**Task details:** The entries are given below. Output each one unchanged.

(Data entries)
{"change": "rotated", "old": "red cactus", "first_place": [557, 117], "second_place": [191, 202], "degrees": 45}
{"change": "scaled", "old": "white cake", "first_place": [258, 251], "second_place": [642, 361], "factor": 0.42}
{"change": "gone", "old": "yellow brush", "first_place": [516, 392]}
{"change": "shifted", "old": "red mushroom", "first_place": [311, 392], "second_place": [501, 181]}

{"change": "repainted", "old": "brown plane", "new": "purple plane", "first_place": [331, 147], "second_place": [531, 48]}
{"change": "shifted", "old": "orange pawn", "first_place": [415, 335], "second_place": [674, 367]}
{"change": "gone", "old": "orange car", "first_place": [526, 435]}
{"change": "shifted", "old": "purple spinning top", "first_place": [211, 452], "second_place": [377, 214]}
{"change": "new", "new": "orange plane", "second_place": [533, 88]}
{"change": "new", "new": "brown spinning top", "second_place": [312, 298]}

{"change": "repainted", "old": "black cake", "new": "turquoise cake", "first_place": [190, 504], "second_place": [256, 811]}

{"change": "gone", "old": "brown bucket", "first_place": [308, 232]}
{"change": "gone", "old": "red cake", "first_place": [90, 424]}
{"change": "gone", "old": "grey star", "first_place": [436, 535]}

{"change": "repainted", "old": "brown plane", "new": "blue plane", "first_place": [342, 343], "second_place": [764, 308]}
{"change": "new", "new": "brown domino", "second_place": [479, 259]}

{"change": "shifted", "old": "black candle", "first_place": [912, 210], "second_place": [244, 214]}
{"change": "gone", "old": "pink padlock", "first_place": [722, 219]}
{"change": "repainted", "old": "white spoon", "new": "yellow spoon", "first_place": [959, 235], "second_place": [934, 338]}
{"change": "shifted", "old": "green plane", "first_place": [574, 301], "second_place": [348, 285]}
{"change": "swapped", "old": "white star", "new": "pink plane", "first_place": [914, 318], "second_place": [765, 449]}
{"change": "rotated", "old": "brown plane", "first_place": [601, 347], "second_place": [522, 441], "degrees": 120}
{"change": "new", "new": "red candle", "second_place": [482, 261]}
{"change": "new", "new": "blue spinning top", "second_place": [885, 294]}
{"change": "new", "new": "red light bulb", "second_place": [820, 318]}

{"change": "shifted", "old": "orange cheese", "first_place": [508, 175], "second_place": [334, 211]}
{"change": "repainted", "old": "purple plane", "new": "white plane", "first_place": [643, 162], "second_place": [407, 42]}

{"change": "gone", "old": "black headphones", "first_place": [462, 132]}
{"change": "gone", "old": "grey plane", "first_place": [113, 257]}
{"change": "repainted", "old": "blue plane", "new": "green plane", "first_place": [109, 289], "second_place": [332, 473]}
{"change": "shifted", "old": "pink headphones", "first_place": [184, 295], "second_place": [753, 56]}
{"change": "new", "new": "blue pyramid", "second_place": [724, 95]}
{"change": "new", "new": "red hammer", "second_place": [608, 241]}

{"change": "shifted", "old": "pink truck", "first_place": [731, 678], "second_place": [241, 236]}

**Answer section:**
{"change": "rotated", "old": "red cactus", "first_place": [557, 117], "second_place": [191, 202], "degrees": 45}
{"change": "scaled", "old": "white cake", "first_place": [258, 251], "second_place": [642, 361], "factor": 0.42}
{"change": "gone", "old": "yellow brush", "first_place": [516, 392]}
{"change": "shifted", "old": "red mushroom", "first_place": [311, 392], "second_place": [501, 181]}

{"change": "repainted", "old": "brown plane", "new": "purple plane", "first_place": [331, 147], "second_place": [531, 48]}
{"change": "shifted", "old": "orange pawn", "first_place": [415, 335], "second_place": [674, 367]}
{"change": "gone", "old": "orange car", "first_place": [526, 435]}
{"change": "shifted", "old": "purple spinning top", "first_place": [211, 452], "second_place": [377, 214]}
{"change": "new", "new": "orange plane", "second_place": [533, 88]}
{"change": "new", "new": "brown spinning top", "second_place": [312, 298]}

{"change": "repainted", "old": "black cake", "new": "turquoise cake", "first_place": [190, 504], "second_place": [256, 811]}

{"change": "gone", "old": "brown bucket", "first_place": [308, 232]}
{"change": "gone", "old": "red cake", "first_place": [90, 424]}
{"change": "gone", "old": "grey star", "first_place": [436, 535]}

{"change": "repainted", "old": "brown plane", "new": "blue plane", "first_place": [342, 343], "second_place": [764, 308]}
{"change": "new", "new": "brown domino", "second_place": [479, 259]}

{"change": "shifted", "old": "black candle", "first_place": [912, 210], "second_place": [244, 214]}
{"change": "gone", "old": "pink padlock", "first_place": [722, 219]}
{"change": "repainted", "old": "white spoon", "new": "yellow spoon", "first_place": [959, 235], "second_place": [934, 338]}
{"change": "shifted", "old": "green plane", "first_place": [574, 301], "second_place": [348, 285]}
{"change": "swapped", "old": "white star", "new": "pink plane", "first_place": [914, 318], "second_place": [765, 449]}
{"change": "rotated", "old": "brown plane", "first_place": [601, 347], "second_place": [522, 441], "degrees": 120}
{"change": "new", "new": "red candle", "second_place": [482, 261]}
{"change": "new", "new": "blue spinning top", "second_place": [885, 294]}
{"change": "new", "new": "red light bulb", "second_place": [820, 318]}

{"change": "shifted", "old": "orange cheese", "first_place": [508, 175], "second_place": [334, 211]}
{"change": "repainted", "old": "purple plane", "new": "white plane", "first_place": [643, 162], "second_place": [407, 42]}

{"change": "gone", "old": "black headphones", "first_place": [462, 132]}
{"change": "gone", "old": "grey plane", "first_place": [113, 257]}
{"change": "repainted", "old": "blue plane", "new": "green plane", "first_place": [109, 289], "second_place": [332, 473]}
{"change": "shifted", "old": "pink headphones", "first_place": [184, 295], "second_place": [753, 56]}
{"change": "new", "new": "blue pyramid", "second_place": [724, 95]}
{"change": "new", "new": "red hammer", "second_place": [608, 241]}

{"change": "shifted", "old": "pink truck", "first_place": [731, 678], "second_place": [241, 236]}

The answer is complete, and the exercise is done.